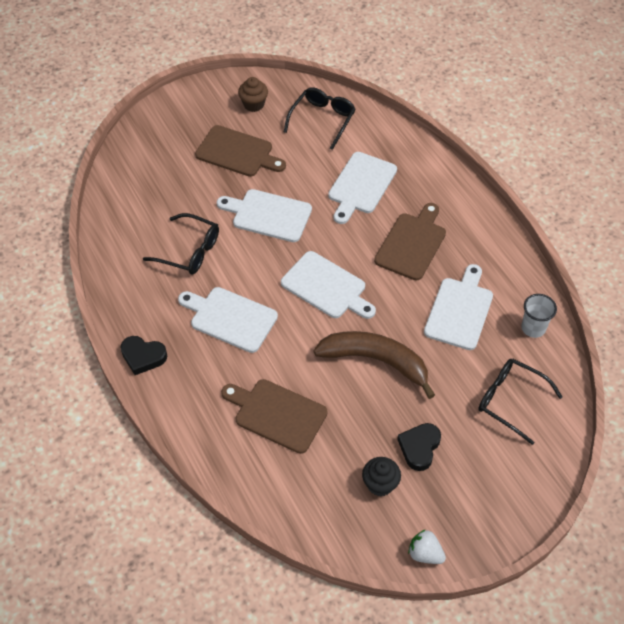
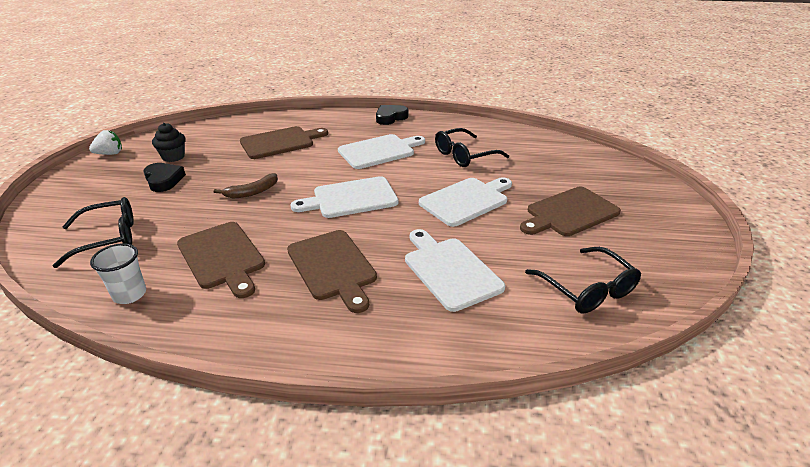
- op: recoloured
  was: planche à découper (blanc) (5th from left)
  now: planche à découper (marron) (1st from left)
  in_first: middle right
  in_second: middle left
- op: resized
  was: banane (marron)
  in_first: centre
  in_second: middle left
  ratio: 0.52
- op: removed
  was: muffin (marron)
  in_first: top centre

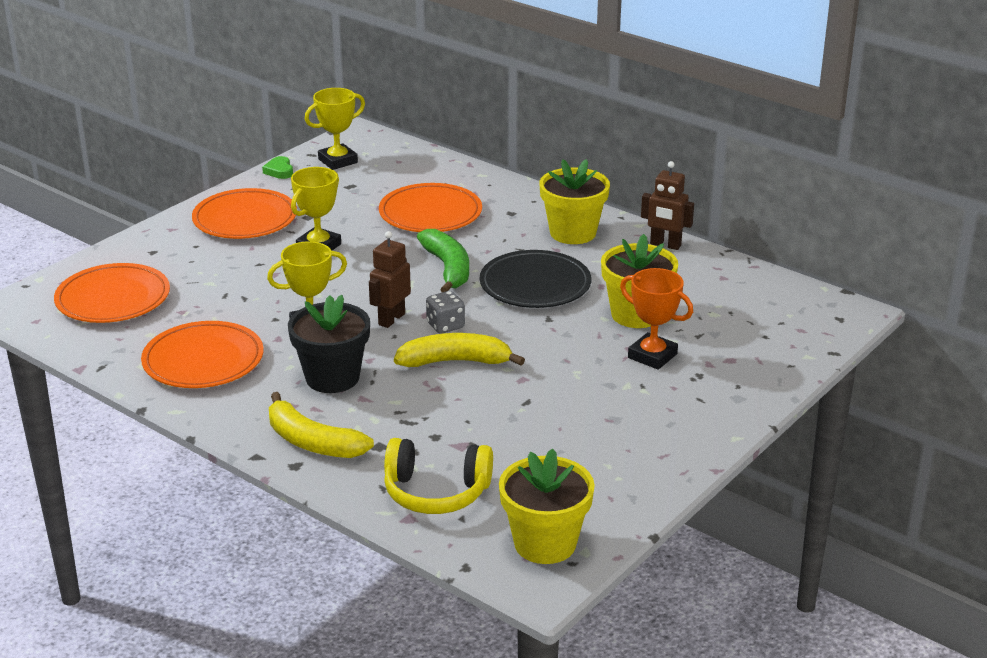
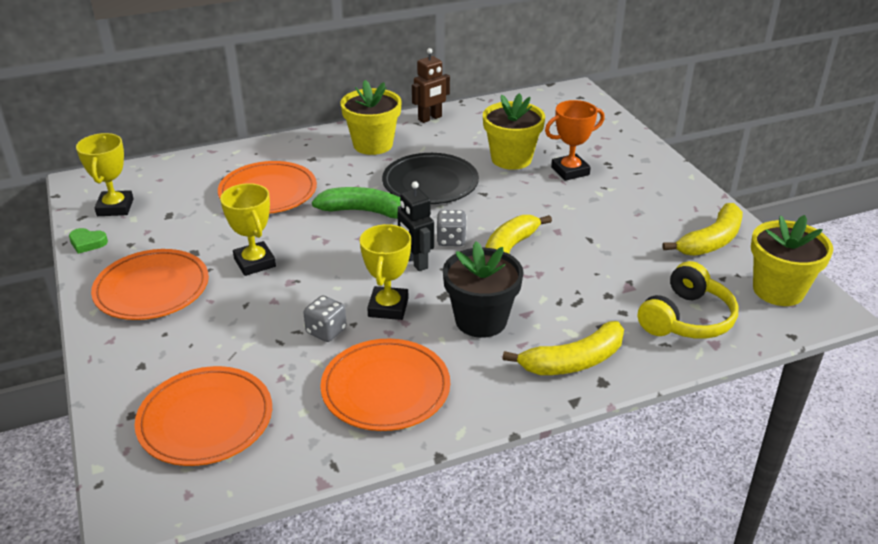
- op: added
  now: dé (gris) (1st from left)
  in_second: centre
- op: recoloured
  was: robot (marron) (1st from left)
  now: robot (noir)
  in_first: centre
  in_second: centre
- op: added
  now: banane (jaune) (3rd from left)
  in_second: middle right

+--

_WHAT NEEDS TO BE DONE_
Please output the material above unchanged, apart from removing the pictures.

_OUTPUT BELOW_
- op: recoloured
  was: planche à découper (blanc) (5th from left)
  now: planche à découper (marron) (1st from left)
  in_first: middle right
  in_second: middle left
- op: resized
  was: banane (marron)
  in_first: centre
  in_second: middle left
  ratio: 0.52
- op: removed
  was: muffin (marron)
  in_first: top centre

- op: added
  now: dé (gris) (1st from left)
  in_second: centre
- op: recoloured
  was: robot (marron) (1st from left)
  now: robot (noir)
  in_first: centre
  in_second: centre
- op: added
  now: banane (jaune) (3rd from left)
  in_second: middle right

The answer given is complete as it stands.